(Revision tracking records)
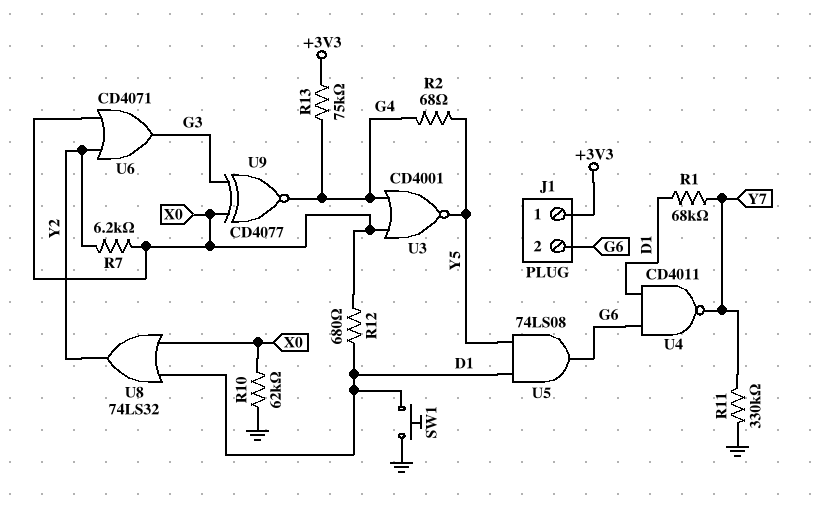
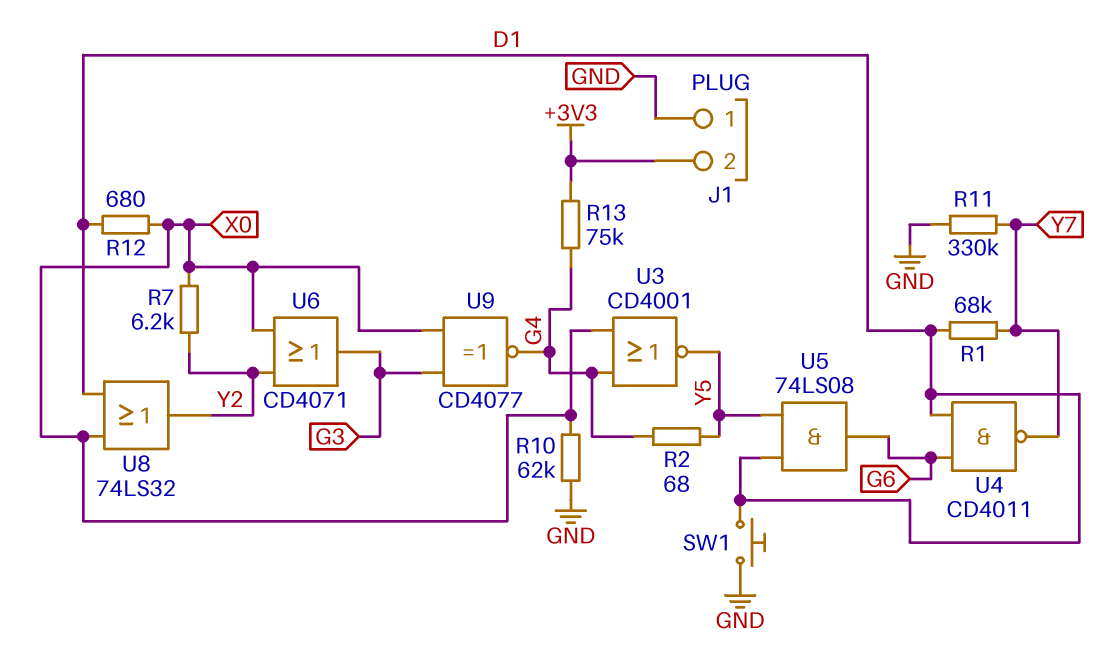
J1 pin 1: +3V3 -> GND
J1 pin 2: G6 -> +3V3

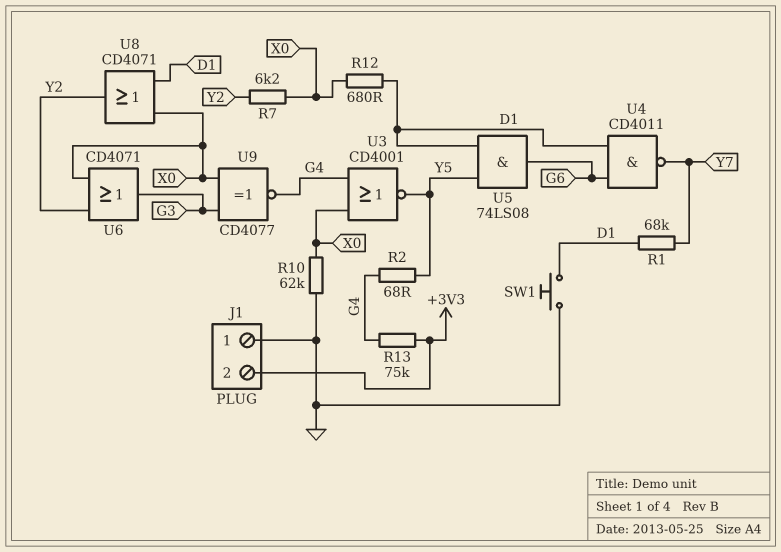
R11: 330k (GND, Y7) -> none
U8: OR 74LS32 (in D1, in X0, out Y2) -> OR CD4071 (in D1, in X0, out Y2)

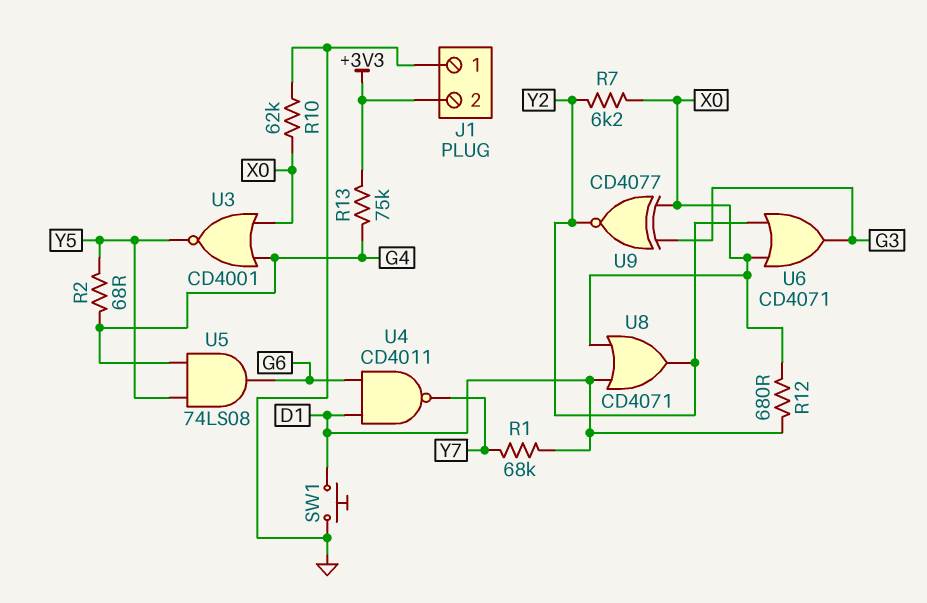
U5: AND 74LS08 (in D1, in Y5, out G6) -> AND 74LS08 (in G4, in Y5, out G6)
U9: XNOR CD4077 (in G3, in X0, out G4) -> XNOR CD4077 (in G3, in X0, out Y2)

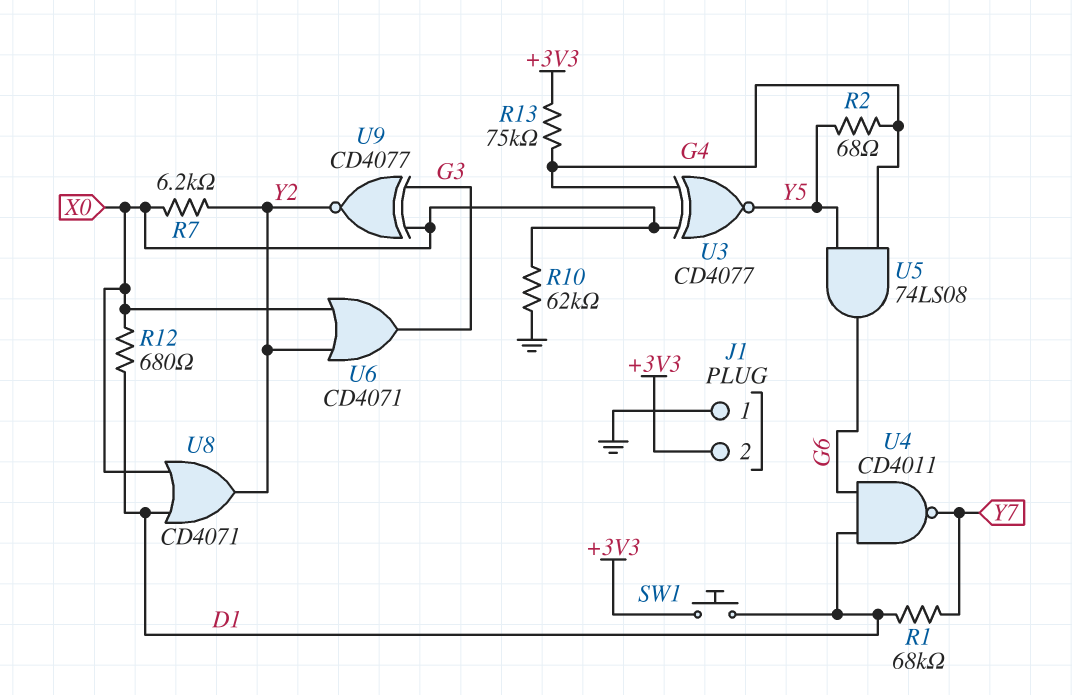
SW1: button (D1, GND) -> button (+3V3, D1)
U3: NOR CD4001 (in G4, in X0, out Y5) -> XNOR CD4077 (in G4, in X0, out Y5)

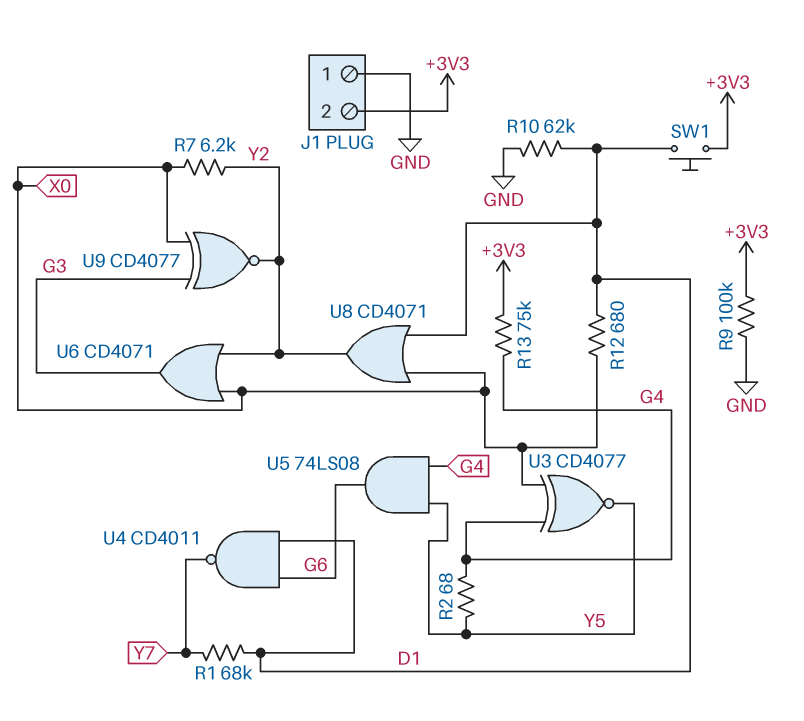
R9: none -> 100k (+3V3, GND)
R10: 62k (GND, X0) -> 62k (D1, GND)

What you need to do - Repeat each record verbatim, pictures excluded.

Solution for this problem -
J1 pin 1: +3V3 -> GND
J1 pin 2: G6 -> +3V3

R11: 330k (GND, Y7) -> none
U8: OR 74LS32 (in D1, in X0, out Y2) -> OR CD4071 (in D1, in X0, out Y2)

U5: AND 74LS08 (in D1, in Y5, out G6) -> AND 74LS08 (in G4, in Y5, out G6)
U9: XNOR CD4077 (in G3, in X0, out G4) -> XNOR CD4077 (in G3, in X0, out Y2)

SW1: button (D1, GND) -> button (+3V3, D1)
U3: NOR CD4001 (in G4, in X0, out Y5) -> XNOR CD4077 (in G4, in X0, out Y5)

R9: none -> 100k (+3V3, GND)
R10: 62k (GND, X0) -> 62k (D1, GND)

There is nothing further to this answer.